[Start of Attachment]

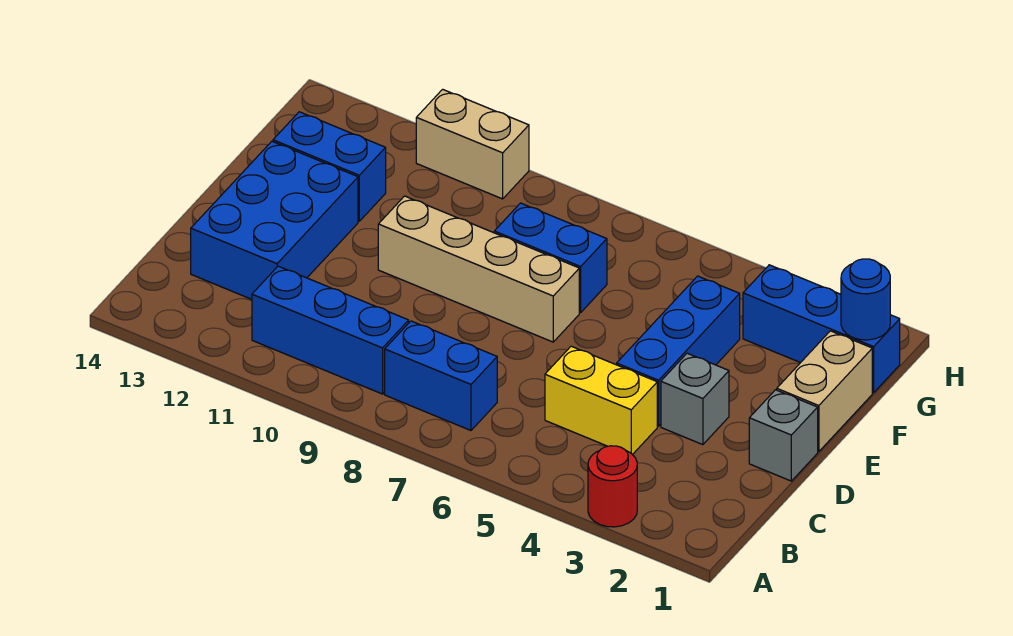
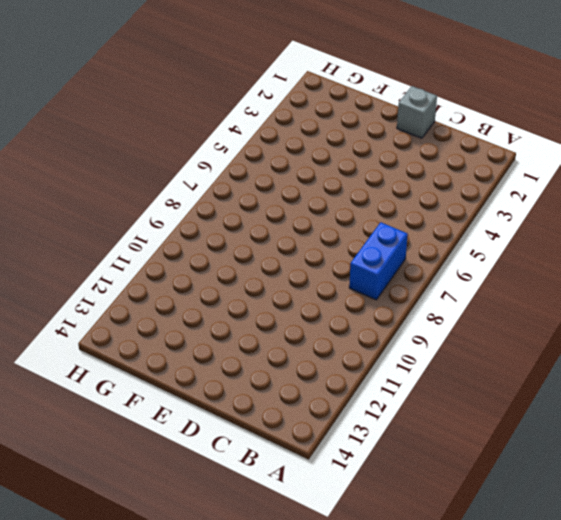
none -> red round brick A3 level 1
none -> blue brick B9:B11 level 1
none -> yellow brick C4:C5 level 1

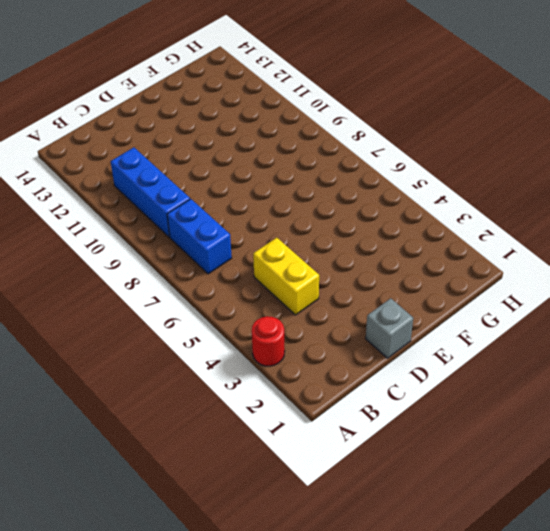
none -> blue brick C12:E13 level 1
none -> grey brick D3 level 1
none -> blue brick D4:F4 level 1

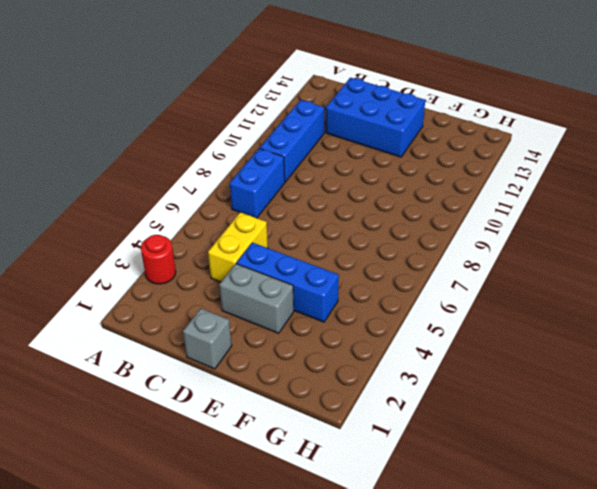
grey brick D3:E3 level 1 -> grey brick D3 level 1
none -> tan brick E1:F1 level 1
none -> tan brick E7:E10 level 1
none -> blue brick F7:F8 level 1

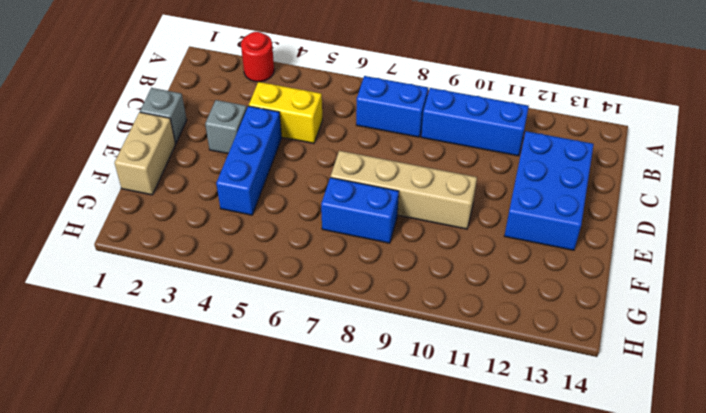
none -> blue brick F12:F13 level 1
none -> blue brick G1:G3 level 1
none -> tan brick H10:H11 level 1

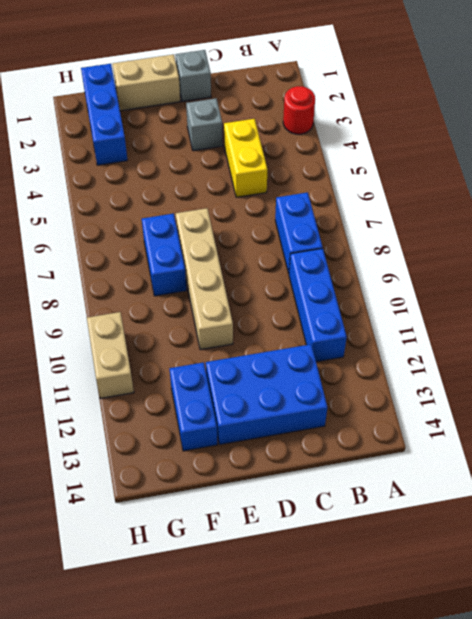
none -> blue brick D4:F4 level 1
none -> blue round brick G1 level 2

[End of Attachment]
[Start of Attachment]

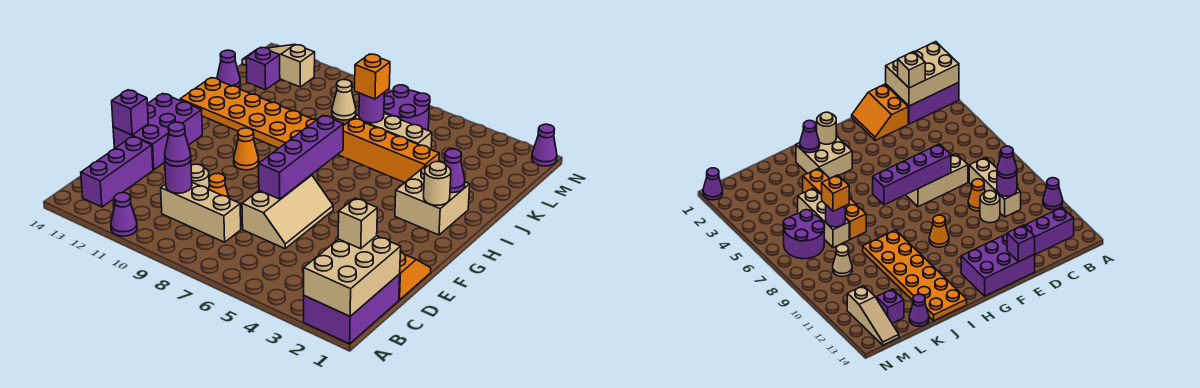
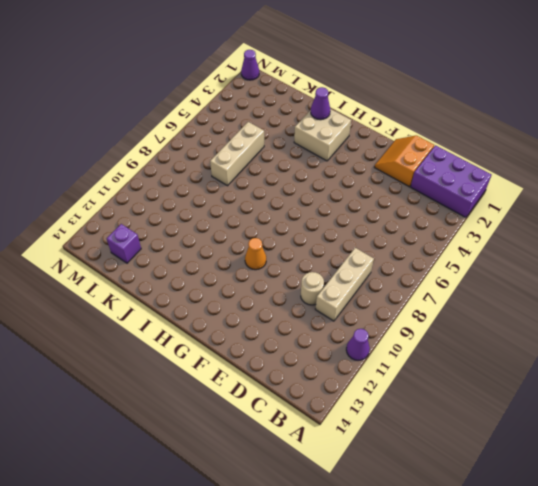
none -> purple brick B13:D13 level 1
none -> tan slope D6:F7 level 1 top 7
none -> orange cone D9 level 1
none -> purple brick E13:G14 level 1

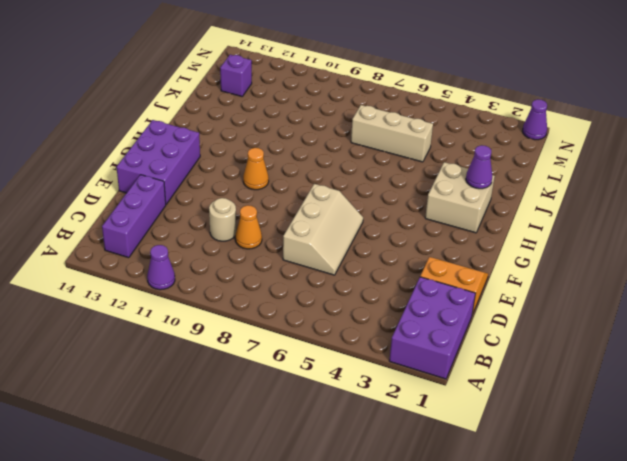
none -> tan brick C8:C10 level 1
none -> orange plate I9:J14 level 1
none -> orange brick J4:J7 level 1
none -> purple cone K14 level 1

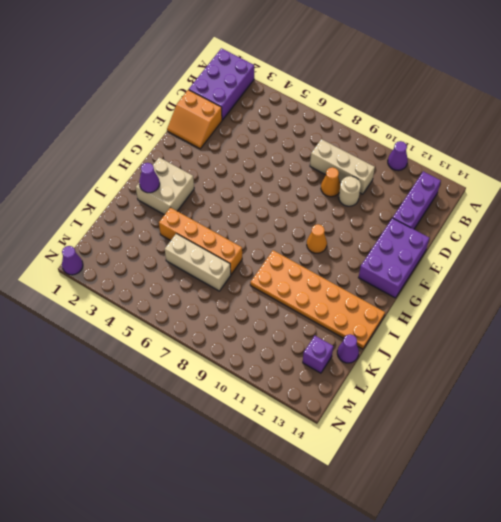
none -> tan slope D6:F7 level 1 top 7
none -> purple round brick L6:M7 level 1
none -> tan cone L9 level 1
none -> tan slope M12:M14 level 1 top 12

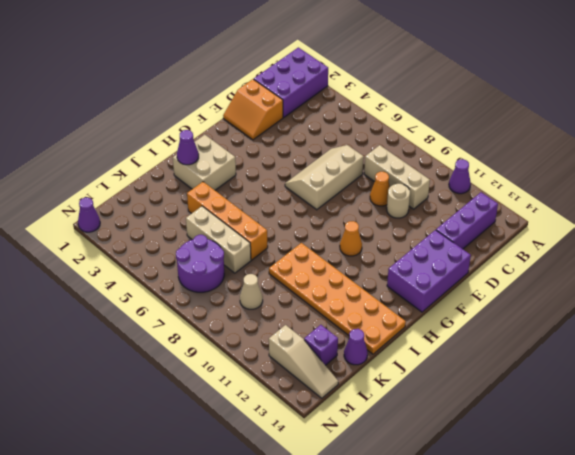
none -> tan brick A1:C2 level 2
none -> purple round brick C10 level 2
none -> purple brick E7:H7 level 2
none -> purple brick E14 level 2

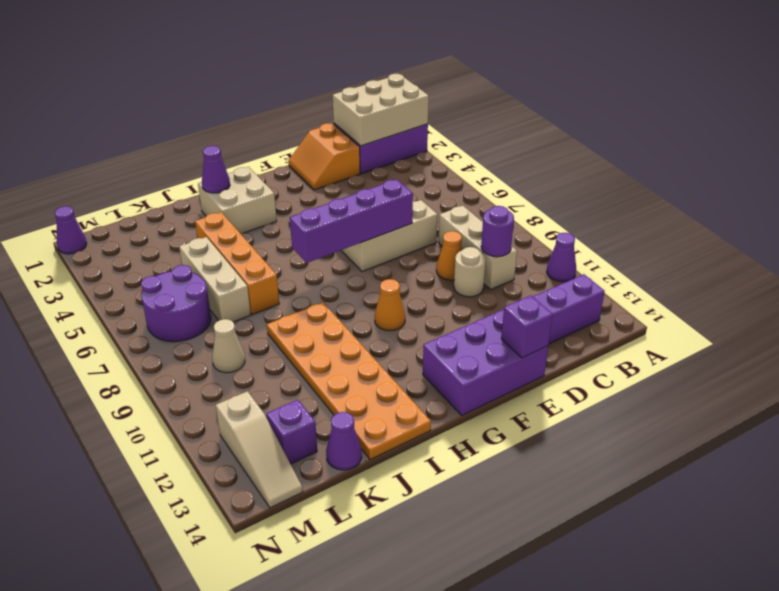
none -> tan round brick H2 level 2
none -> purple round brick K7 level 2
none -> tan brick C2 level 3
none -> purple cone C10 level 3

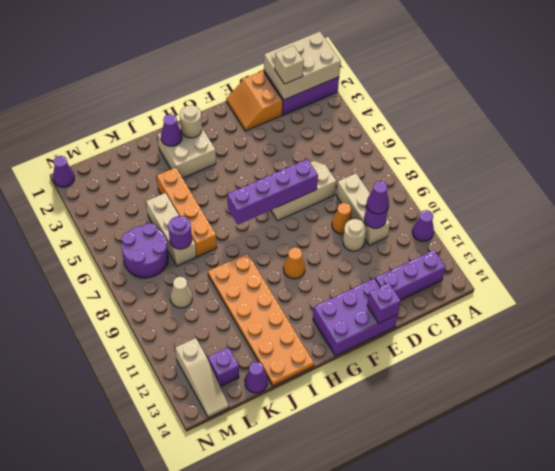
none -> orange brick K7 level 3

[End of Attachment]

[Task item] Within the listing above, the lines starting at the one containing "none -> purple round brick L6:M7 level 1" and ending at the one containing "none -> orange brick K7 level 3" are to be returned exactly. Omit the pictures.

[Your solution]
none -> purple round brick L6:M7 level 1
none -> tan cone L9 level 1
none -> tan slope M12:M14 level 1 top 12

none -> tan brick A1:C2 level 2
none -> purple round brick C10 level 2
none -> purple brick E7:H7 level 2
none -> purple brick E14 level 2

none -> tan round brick H2 level 2
none -> purple round brick K7 level 2
none -> tan brick C2 level 3
none -> purple cone C10 level 3

none -> orange brick K7 level 3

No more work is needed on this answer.